[Object transformation records]
========
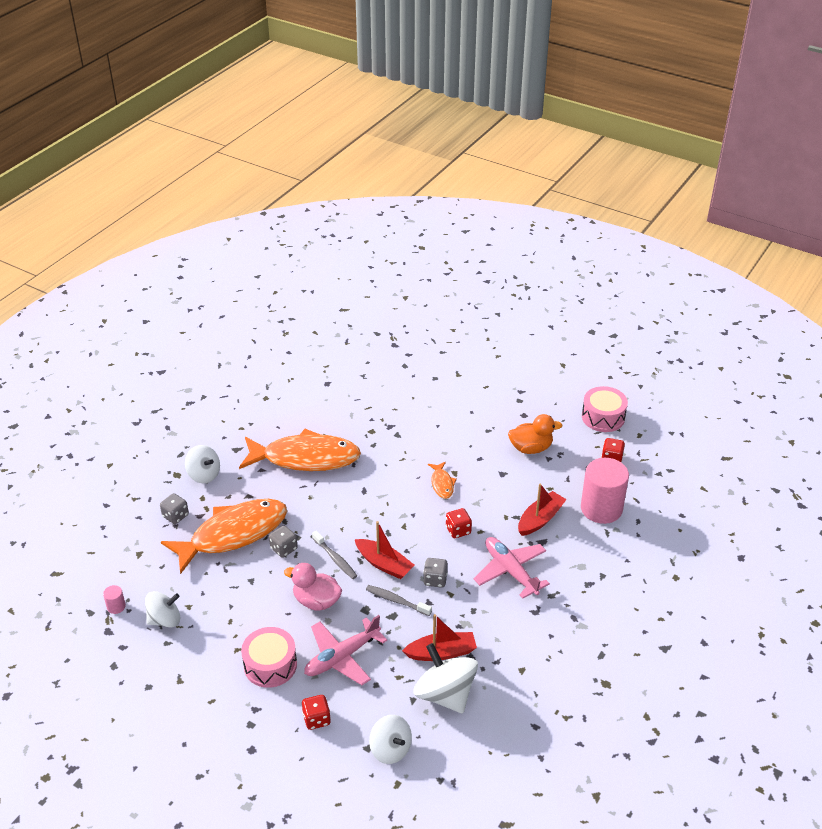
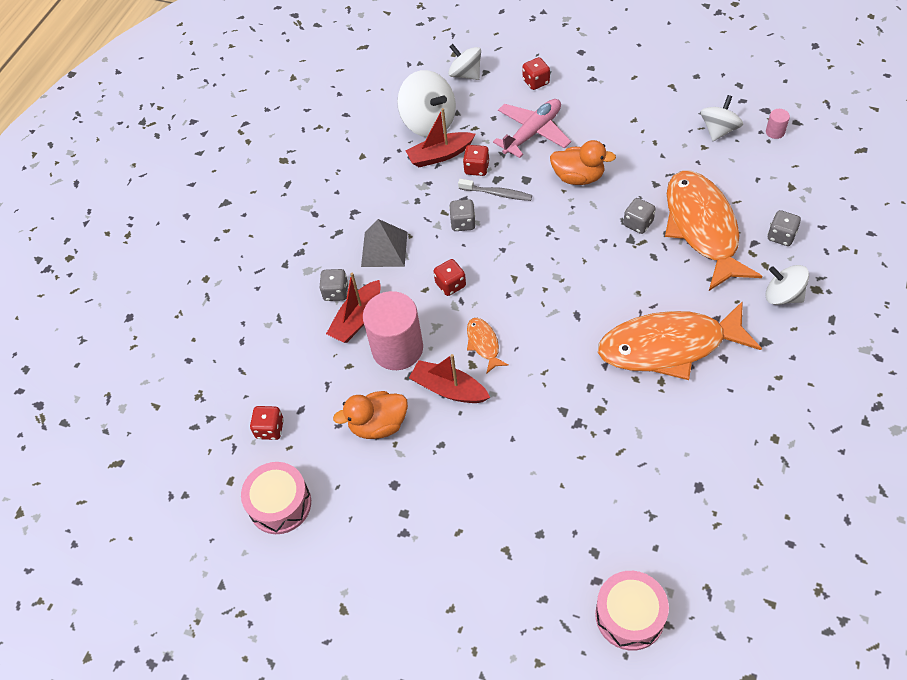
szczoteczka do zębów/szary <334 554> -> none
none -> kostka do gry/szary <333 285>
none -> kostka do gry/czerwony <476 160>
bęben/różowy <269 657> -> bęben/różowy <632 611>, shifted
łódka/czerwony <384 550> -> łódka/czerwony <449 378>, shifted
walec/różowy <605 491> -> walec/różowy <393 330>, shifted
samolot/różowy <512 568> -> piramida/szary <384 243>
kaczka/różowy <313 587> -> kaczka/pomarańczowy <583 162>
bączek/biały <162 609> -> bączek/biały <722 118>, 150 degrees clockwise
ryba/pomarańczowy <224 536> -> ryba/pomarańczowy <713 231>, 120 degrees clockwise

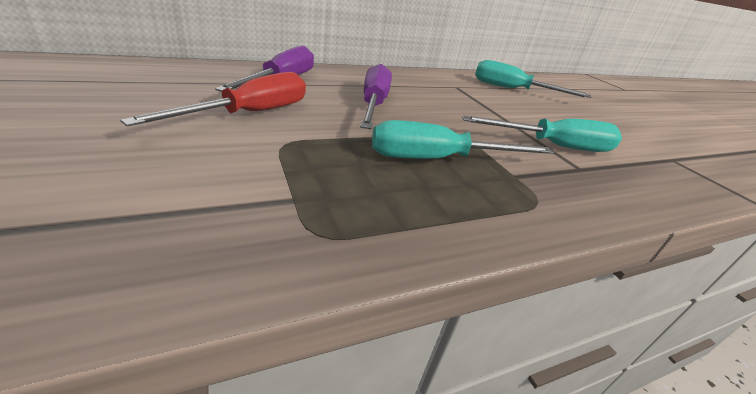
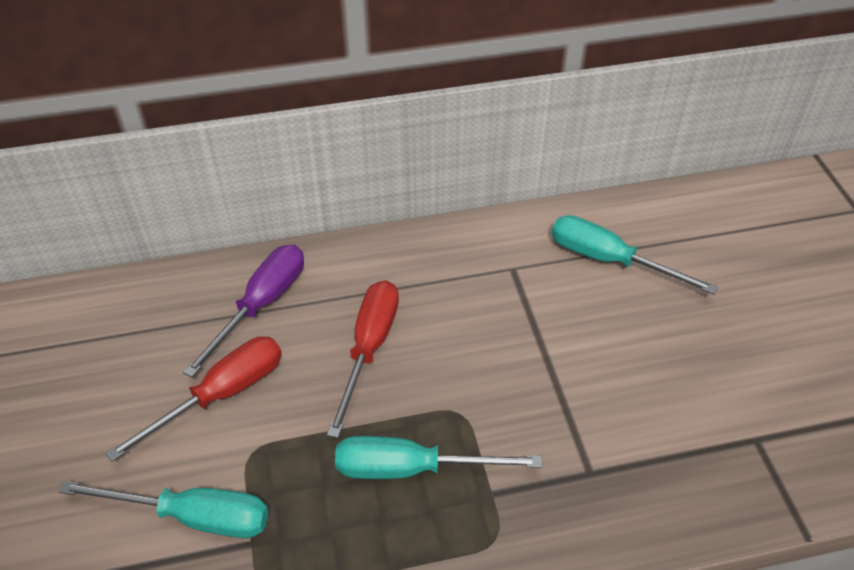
śrubokręt/turkusowy <542 134> -> śrubokręt/turkusowy <163 509>, shifted
śrubokręt/fioletowy <376 96> -> śrubokręt/czerwony <363 359>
========
■ Exercise instructions ■
Images aside, return each entry above precisely as it stands.

■ Response area ■
szczoteczka do zębów/szary <334 554> -> none
none -> kostka do gry/szary <333 285>
none -> kostka do gry/czerwony <476 160>
bęben/różowy <269 657> -> bęben/różowy <632 611>, shifted
łódka/czerwony <384 550> -> łódka/czerwony <449 378>, shifted
walec/różowy <605 491> -> walec/różowy <393 330>, shifted
samolot/różowy <512 568> -> piramida/szary <384 243>
kaczka/różowy <313 587> -> kaczka/pomarańczowy <583 162>
bączek/biały <162 609> -> bączek/biały <722 118>, 150 degrees clockwise
ryba/pomarańczowy <224 536> -> ryba/pomarańczowy <713 231>, 120 degrees clockwise

śrubokręt/turkusowy <542 134> -> śrubokręt/turkusowy <163 509>, shifted
śrubokręt/fioletowy <376 96> -> śrubokręt/czerwony <363 359>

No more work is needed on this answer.